== Segment start ==
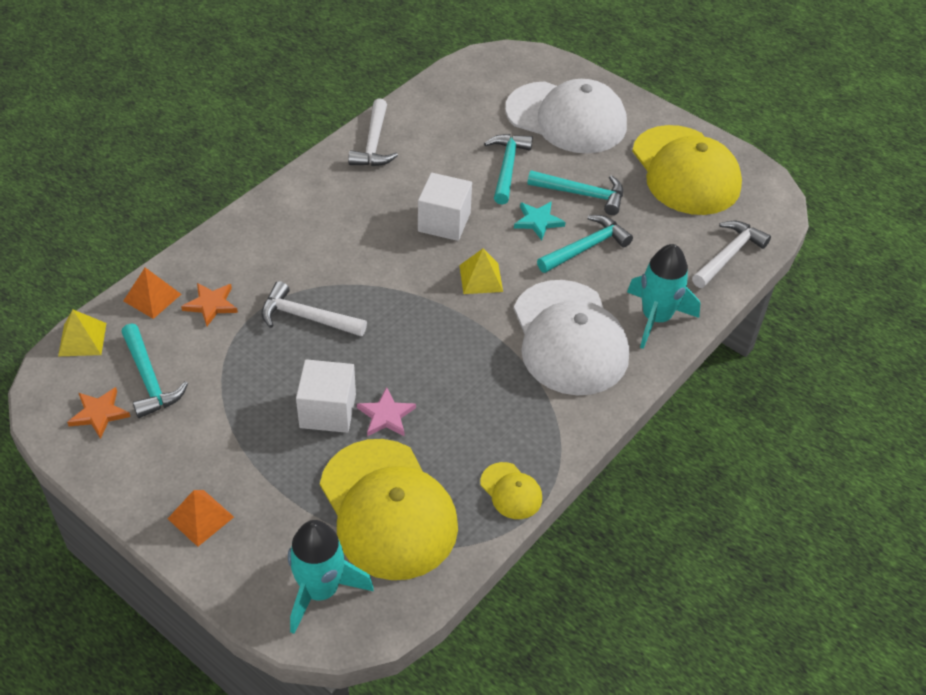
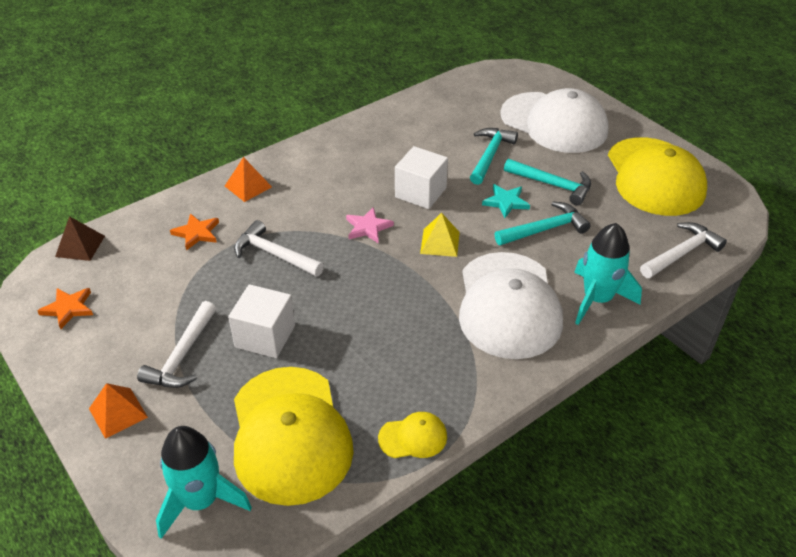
camera: 15 degrees right, 5 degrees down
(82, 339) = (80, 246): yellow pyramid -> brown pyramid
(149, 379) = (121, 286): turquoise hammer -> none
(152, 297) = (150, 221): orange pyramid -> orange pyramid (248, 186)
(374, 143) = (379, 124): white hammer -> white hammer (182, 355)
(386, 415) = (316, 348): pink star -> pink star (368, 227)
(511, 491) = (413, 437): yellow cap -> yellow cap turned 75 degrees counterclockwise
== Segment end ==
__Exercise details__:
Your answer should be a single number: the count of lines in the listing that hold "hammer".

__The answer__:
2